Required action
Make an exact copy of all the entries, with the pictures left out.

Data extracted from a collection
··········

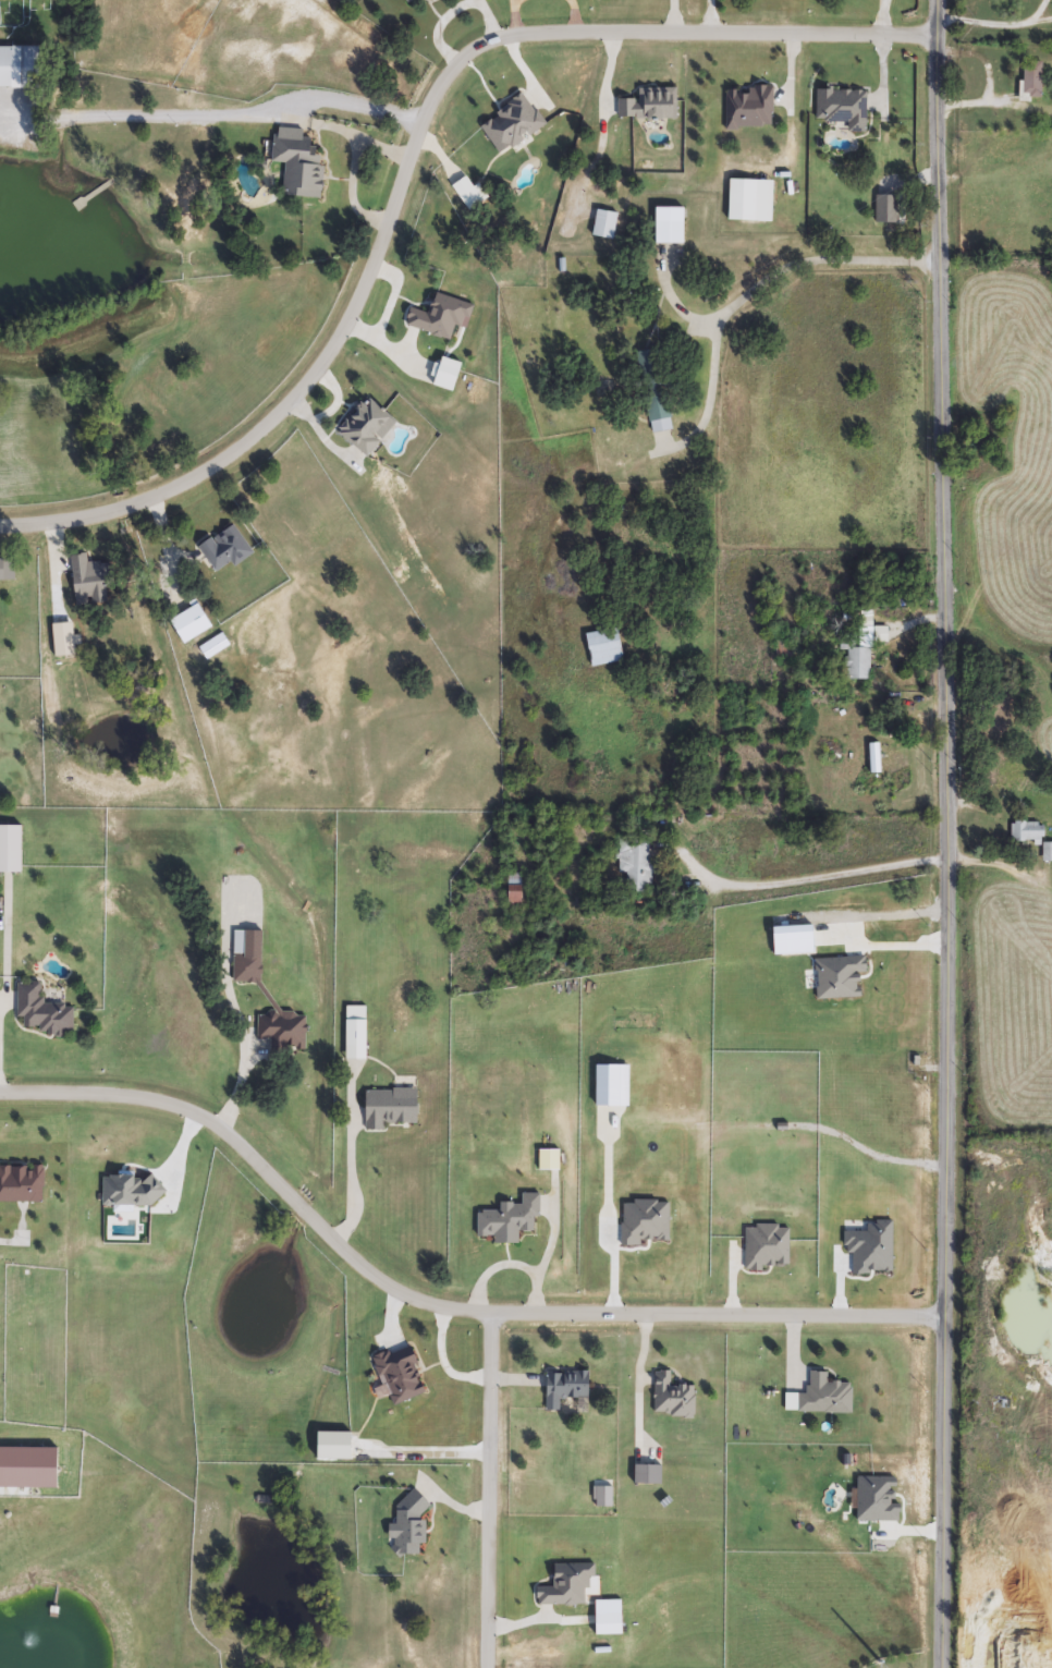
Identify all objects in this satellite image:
building: (407, 0)
road: (1036, 11)
road: (1040, 22)
road: (983, 25)
building: (19, 67)
building: (1032, 80)
building: (652, 104)
building: (842, 107)
building: (749, 108)
road: (213, 115)
road: (408, 161)
building: (300, 164)
building: (750, 200)
building: (886, 209)
building: (604, 224)
building: (669, 225)
road: (813, 260)
building: (657, 404)
building: (366, 427)
building: (224, 549)
building: (1, 570)
building: (214, 647)
building: (604, 648)
building: (857, 657)
building: (1027, 832)
road: (950, 833)
building: (10, 849)
building: (1047, 852)
building: (636, 864)
road: (810, 876)
building: (514, 890)
road: (883, 944)
building: (247, 957)
building: (42, 1011)
building: (283, 1032)
building: (356, 1033)
road: (242, 1083)
building: (749, 1105)
building: (390, 1109)
road: (353, 1163)
building: (510, 1220)
road: (439, 1308)
building: (565, 1388)
building: (825, 1396)
building: (672, 1398)
building: (647, 1476)
road: (488, 1496)
power tower: (879, 1661)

··········

Task solution
Identify all objects in this satellite image:
building: (407, 0)
road: (1036, 11)
road: (1040, 22)
road: (983, 25)
building: (19, 67)
building: (1032, 80)
building: (652, 104)
building: (842, 107)
building: (749, 108)
road: (213, 115)
road: (408, 161)
building: (300, 164)
building: (750, 200)
building: (886, 209)
building: (604, 224)
building: (669, 225)
road: (813, 260)
building: (657, 404)
building: (366, 427)
building: (224, 549)
building: (1, 570)
building: (214, 647)
building: (604, 648)
building: (857, 657)
building: (1027, 832)
road: (950, 833)
building: (10, 849)
building: (1047, 852)
building: (636, 864)
road: (810, 876)
building: (514, 890)
road: (883, 944)
building: (247, 957)
building: (42, 1011)
building: (283, 1032)
building: (356, 1033)
road: (242, 1083)
building: (749, 1105)
building: (390, 1109)
road: (353, 1163)
building: (510, 1220)
road: (439, 1308)
building: (565, 1388)
building: (825, 1396)
building: (672, 1398)
building: (647, 1476)
road: (488, 1496)
power tower: (879, 1661)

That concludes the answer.